Work task
A verbatim copy of the full data, with no pictures, is the expected answer.

Data
☆ ☆ ☆ ☆ ☆

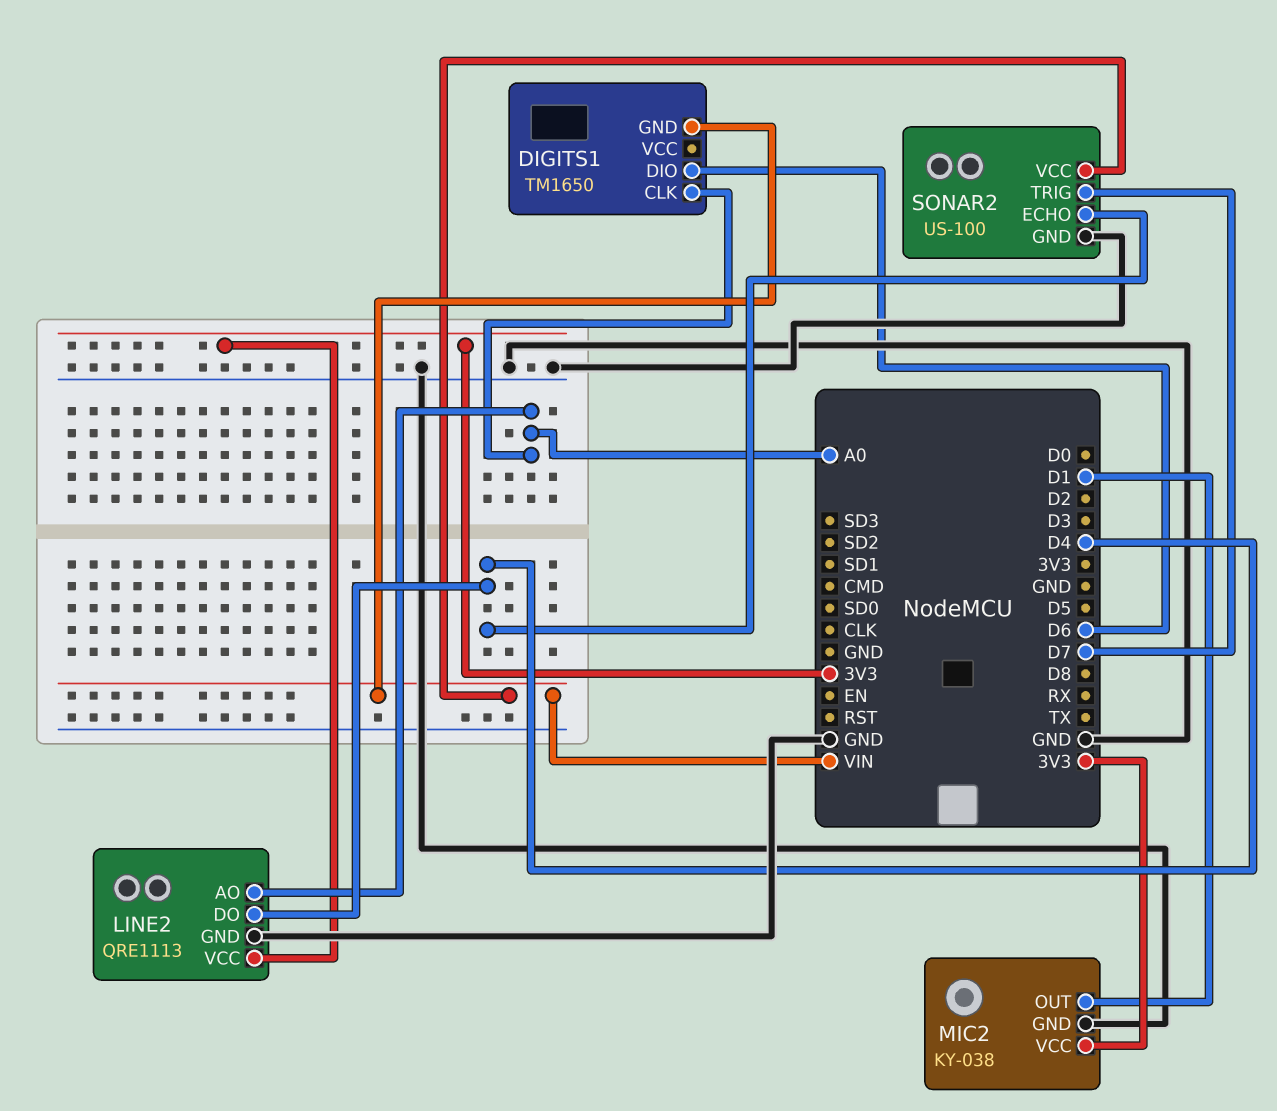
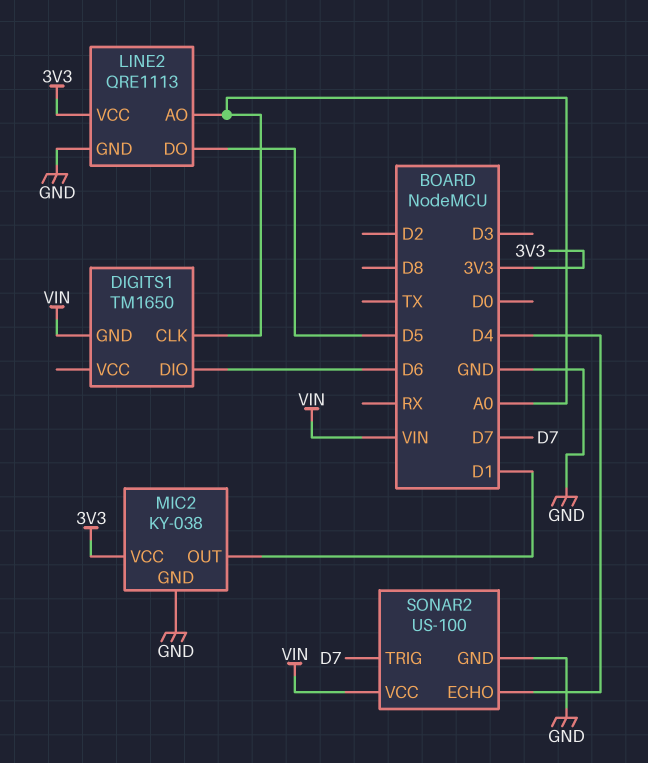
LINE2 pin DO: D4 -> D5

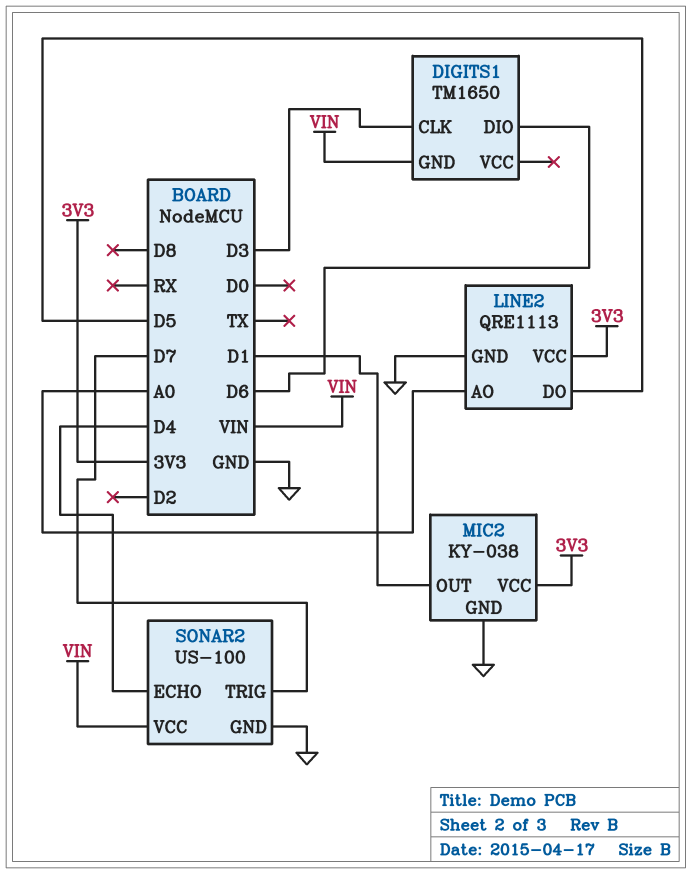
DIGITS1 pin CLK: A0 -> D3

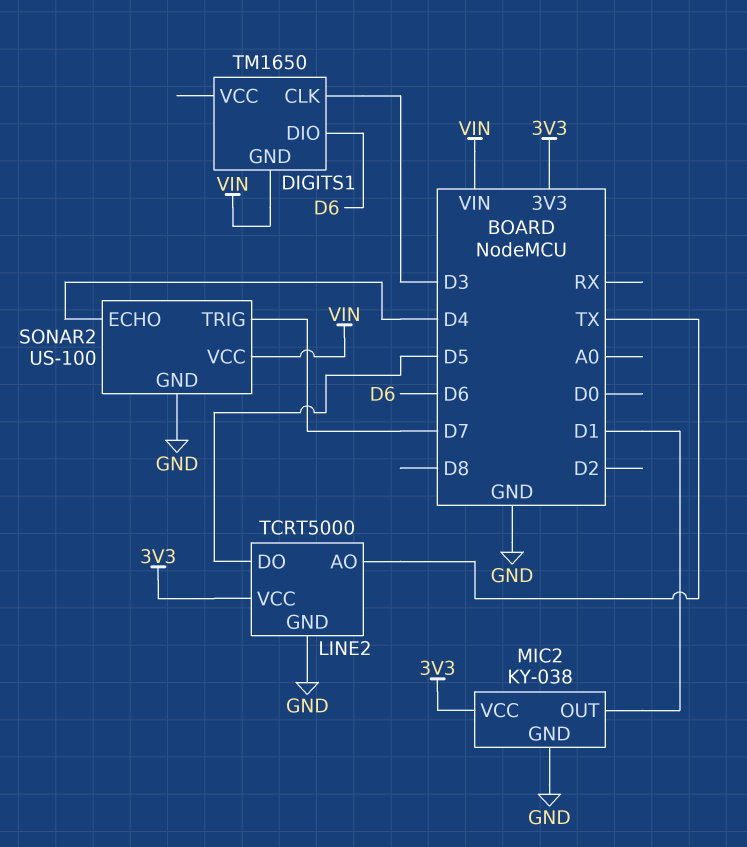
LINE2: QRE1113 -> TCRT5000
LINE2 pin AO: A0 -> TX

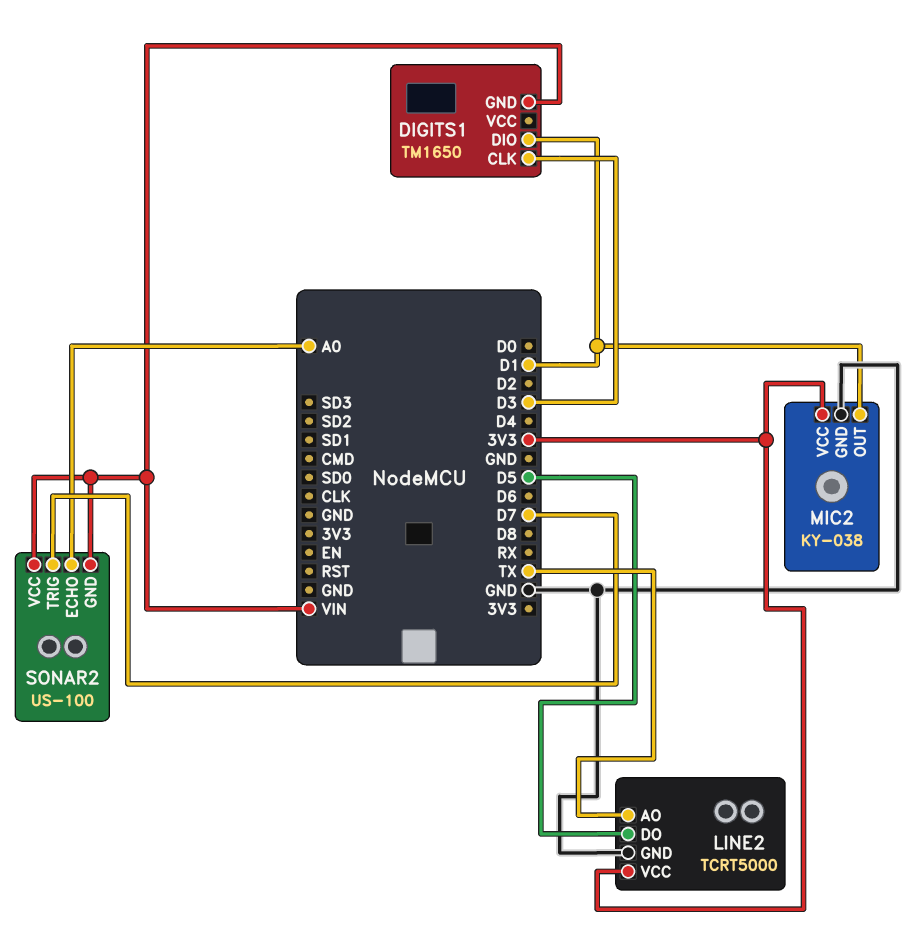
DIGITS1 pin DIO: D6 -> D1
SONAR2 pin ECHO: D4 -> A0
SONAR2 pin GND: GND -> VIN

☆ ☆ ☆ ☆ ☆

Result of the exercise
LINE2 pin DO: D4 -> D5

DIGITS1 pin CLK: A0 -> D3

LINE2: QRE1113 -> TCRT5000
LINE2 pin AO: A0 -> TX

DIGITS1 pin DIO: D6 -> D1
SONAR2 pin ECHO: D4 -> A0
SONAR2 pin GND: GND -> VIN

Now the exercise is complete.